> **What the task asks**
What lines below contain the word "none"? Please pull each one out.

· · ·

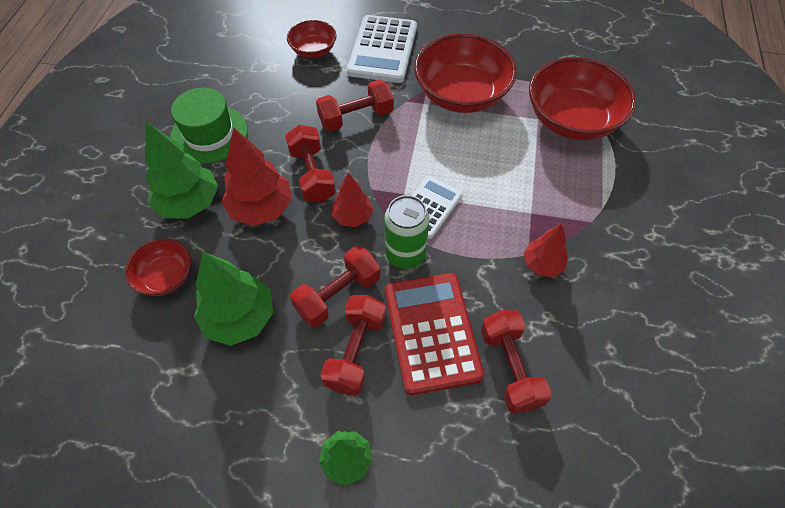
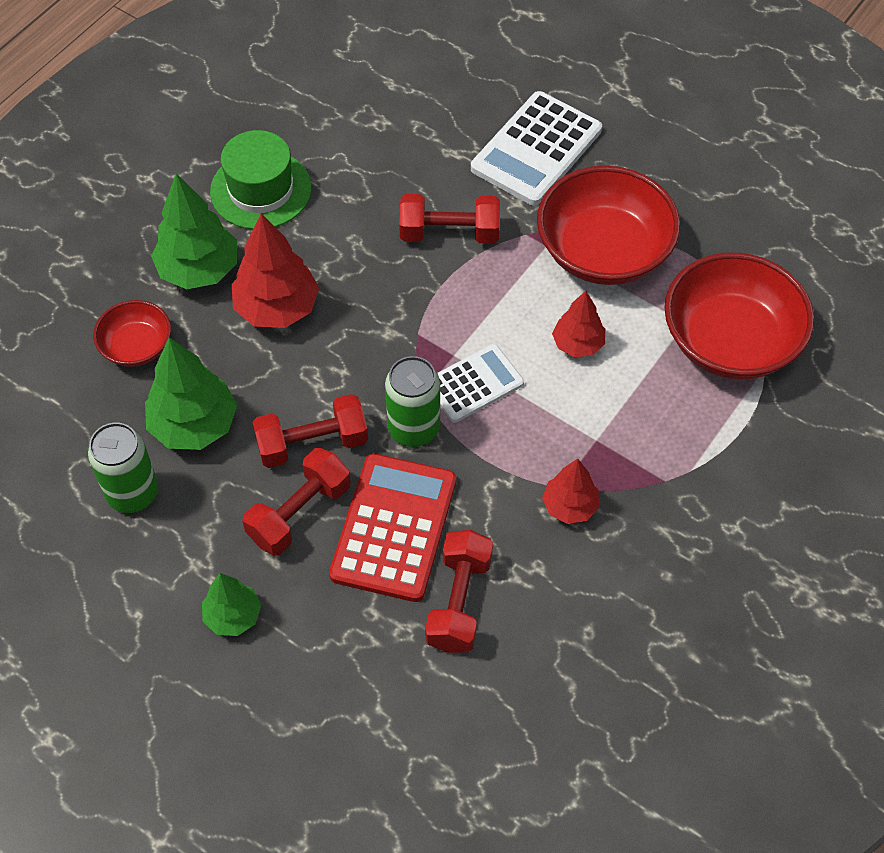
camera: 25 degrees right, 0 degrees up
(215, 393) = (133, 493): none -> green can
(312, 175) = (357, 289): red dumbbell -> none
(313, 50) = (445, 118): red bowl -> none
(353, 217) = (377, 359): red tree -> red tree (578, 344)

· · ·

> **Task result**
(215, 393) = (133, 493): none -> green can
(312, 175) = (357, 289): red dumbbell -> none
(313, 50) = (445, 118): red bowl -> none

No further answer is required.